Aim of the task
From the line that includes "brown dice: 3 -> 1" to the closing line of the data, please transcribe every line exactly and add nothing.

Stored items
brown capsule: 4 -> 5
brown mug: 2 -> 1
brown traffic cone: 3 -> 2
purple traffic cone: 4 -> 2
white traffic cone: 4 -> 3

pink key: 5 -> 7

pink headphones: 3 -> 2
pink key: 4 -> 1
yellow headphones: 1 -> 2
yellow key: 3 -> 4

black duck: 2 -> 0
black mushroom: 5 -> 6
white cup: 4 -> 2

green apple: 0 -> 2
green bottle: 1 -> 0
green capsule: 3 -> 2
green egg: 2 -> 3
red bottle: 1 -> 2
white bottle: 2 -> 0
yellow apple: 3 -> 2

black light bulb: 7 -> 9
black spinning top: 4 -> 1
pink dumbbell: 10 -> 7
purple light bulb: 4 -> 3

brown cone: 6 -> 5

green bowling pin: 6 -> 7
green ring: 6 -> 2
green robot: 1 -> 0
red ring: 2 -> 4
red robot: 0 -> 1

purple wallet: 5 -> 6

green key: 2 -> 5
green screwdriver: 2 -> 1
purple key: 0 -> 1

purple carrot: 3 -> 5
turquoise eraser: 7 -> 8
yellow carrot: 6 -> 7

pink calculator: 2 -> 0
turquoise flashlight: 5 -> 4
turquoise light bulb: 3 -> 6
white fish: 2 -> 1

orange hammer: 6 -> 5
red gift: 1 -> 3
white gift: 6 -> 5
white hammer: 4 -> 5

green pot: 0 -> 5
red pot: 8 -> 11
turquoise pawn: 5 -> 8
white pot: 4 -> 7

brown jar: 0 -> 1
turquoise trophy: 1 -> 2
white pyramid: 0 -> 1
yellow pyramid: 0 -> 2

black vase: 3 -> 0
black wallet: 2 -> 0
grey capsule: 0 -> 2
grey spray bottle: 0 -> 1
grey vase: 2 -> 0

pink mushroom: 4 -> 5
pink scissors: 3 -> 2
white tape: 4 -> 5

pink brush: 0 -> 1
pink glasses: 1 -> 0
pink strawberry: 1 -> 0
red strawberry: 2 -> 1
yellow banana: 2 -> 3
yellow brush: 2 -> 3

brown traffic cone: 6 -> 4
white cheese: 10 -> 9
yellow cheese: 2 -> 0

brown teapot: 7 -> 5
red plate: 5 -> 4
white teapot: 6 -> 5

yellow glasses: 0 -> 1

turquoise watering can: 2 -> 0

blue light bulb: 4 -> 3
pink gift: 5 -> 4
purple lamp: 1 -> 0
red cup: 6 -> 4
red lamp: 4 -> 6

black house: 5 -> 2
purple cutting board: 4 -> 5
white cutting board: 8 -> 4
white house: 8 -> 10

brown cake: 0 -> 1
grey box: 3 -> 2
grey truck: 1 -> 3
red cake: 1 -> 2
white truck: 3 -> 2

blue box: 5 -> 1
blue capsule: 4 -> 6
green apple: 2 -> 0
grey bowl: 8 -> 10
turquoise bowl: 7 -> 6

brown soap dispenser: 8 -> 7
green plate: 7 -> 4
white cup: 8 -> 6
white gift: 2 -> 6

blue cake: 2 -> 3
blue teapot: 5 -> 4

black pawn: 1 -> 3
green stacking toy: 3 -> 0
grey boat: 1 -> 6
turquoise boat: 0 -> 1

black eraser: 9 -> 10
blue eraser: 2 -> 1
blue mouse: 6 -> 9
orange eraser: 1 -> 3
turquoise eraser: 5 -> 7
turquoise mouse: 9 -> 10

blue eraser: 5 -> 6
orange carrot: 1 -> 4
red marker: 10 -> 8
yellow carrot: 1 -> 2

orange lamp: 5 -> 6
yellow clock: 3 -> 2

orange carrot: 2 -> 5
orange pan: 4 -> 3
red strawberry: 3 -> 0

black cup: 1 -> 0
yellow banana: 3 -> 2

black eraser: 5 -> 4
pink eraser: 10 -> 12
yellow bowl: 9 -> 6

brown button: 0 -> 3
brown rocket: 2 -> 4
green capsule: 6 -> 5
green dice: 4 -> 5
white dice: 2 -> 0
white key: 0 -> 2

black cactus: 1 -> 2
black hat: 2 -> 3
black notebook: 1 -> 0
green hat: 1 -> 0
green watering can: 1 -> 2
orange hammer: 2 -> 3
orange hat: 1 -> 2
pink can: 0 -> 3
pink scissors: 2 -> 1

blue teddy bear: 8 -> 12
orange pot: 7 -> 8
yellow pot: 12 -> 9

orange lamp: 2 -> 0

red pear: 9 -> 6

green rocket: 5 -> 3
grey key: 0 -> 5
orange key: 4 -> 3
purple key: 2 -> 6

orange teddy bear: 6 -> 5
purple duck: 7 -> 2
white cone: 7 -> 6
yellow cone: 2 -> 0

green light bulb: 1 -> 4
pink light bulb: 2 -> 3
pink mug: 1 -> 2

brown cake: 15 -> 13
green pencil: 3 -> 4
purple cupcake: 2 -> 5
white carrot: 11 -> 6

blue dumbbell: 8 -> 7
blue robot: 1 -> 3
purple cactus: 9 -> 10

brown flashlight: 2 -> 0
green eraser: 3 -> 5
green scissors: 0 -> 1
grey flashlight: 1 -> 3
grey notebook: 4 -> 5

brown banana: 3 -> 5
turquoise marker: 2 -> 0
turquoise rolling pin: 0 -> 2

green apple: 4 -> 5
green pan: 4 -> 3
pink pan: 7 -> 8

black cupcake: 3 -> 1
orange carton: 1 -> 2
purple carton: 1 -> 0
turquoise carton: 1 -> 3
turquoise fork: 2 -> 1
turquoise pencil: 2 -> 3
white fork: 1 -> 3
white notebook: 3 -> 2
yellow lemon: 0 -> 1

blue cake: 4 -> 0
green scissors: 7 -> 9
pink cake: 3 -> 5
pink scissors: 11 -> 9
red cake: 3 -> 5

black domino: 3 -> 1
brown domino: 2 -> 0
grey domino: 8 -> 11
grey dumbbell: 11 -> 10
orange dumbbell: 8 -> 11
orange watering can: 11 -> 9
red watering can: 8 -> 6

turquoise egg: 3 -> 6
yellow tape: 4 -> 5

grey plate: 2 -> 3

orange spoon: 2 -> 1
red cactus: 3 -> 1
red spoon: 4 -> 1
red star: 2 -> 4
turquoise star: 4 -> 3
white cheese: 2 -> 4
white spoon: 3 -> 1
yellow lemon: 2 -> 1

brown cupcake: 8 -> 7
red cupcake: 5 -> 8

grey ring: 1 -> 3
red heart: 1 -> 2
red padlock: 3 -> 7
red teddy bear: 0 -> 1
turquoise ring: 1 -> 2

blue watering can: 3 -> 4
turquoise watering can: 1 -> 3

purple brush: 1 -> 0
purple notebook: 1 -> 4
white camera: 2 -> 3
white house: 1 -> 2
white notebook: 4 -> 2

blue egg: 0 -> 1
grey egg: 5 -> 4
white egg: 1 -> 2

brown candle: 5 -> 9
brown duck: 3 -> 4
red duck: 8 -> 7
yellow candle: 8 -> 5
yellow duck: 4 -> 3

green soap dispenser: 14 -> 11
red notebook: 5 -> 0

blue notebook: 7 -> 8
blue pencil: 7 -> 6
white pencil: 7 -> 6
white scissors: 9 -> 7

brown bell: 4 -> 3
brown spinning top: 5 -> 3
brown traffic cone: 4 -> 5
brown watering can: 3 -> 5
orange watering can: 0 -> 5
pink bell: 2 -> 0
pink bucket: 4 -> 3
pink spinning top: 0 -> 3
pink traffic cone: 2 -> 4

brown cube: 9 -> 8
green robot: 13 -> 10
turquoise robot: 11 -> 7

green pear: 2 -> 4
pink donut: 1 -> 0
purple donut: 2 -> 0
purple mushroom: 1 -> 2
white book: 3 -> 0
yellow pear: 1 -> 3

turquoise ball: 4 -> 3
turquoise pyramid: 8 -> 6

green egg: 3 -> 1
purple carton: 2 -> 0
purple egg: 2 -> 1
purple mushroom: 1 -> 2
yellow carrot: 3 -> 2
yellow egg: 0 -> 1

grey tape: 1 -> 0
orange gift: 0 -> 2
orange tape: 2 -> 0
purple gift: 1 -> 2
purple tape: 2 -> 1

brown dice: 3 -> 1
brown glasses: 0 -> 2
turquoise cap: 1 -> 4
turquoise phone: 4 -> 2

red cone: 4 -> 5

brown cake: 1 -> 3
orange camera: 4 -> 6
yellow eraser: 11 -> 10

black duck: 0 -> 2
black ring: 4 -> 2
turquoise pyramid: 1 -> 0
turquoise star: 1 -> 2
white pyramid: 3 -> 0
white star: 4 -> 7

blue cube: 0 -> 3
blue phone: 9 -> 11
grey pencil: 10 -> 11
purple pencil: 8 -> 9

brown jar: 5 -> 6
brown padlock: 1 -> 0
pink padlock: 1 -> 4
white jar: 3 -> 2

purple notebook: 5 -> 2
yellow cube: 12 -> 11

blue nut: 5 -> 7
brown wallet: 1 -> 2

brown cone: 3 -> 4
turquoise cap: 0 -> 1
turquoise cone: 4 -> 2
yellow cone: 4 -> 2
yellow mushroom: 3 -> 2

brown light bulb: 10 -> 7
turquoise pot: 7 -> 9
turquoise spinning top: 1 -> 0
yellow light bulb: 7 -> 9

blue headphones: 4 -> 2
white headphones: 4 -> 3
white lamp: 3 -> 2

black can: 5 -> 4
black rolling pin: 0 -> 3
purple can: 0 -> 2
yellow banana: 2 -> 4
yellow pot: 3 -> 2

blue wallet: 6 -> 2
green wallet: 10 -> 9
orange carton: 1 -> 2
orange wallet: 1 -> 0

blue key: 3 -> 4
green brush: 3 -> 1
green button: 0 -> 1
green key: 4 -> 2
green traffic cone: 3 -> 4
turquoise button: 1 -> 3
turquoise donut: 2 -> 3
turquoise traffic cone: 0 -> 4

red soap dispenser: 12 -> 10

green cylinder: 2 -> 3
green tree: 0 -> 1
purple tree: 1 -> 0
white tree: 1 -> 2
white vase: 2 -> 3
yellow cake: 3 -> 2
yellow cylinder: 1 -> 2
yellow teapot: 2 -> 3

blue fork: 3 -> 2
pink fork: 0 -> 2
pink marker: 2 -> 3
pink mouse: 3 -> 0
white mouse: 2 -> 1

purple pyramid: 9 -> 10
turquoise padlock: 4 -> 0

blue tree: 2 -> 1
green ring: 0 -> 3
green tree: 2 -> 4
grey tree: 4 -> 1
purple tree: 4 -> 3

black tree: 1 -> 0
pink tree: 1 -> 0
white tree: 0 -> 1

Exercise solution
brown dice: 3 -> 1
brown glasses: 0 -> 2
turquoise cap: 1 -> 4
turquoise phone: 4 -> 2

red cone: 4 -> 5

brown cake: 1 -> 3
orange camera: 4 -> 6
yellow eraser: 11 -> 10

black duck: 0 -> 2
black ring: 4 -> 2
turquoise pyramid: 1 -> 0
turquoise star: 1 -> 2
white pyramid: 3 -> 0
white star: 4 -> 7

blue cube: 0 -> 3
blue phone: 9 -> 11
grey pencil: 10 -> 11
purple pencil: 8 -> 9

brown jar: 5 -> 6
brown padlock: 1 -> 0
pink padlock: 1 -> 4
white jar: 3 -> 2

purple notebook: 5 -> 2
yellow cube: 12 -> 11

blue nut: 5 -> 7
brown wallet: 1 -> 2

brown cone: 3 -> 4
turquoise cap: 0 -> 1
turquoise cone: 4 -> 2
yellow cone: 4 -> 2
yellow mushroom: 3 -> 2

brown light bulb: 10 -> 7
turquoise pot: 7 -> 9
turquoise spinning top: 1 -> 0
yellow light bulb: 7 -> 9

blue headphones: 4 -> 2
white headphones: 4 -> 3
white lamp: 3 -> 2

black can: 5 -> 4
black rolling pin: 0 -> 3
purple can: 0 -> 2
yellow banana: 2 -> 4
yellow pot: 3 -> 2

blue wallet: 6 -> 2
green wallet: 10 -> 9
orange carton: 1 -> 2
orange wallet: 1 -> 0

blue key: 3 -> 4
green brush: 3 -> 1
green button: 0 -> 1
green key: 4 -> 2
green traffic cone: 3 -> 4
turquoise button: 1 -> 3
turquoise donut: 2 -> 3
turquoise traffic cone: 0 -> 4

red soap dispenser: 12 -> 10

green cylinder: 2 -> 3
green tree: 0 -> 1
purple tree: 1 -> 0
white tree: 1 -> 2
white vase: 2 -> 3
yellow cake: 3 -> 2
yellow cylinder: 1 -> 2
yellow teapot: 2 -> 3

blue fork: 3 -> 2
pink fork: 0 -> 2
pink marker: 2 -> 3
pink mouse: 3 -> 0
white mouse: 2 -> 1

purple pyramid: 9 -> 10
turquoise padlock: 4 -> 0

blue tree: 2 -> 1
green ring: 0 -> 3
green tree: 2 -> 4
grey tree: 4 -> 1
purple tree: 4 -> 3

black tree: 1 -> 0
pink tree: 1 -> 0
white tree: 0 -> 1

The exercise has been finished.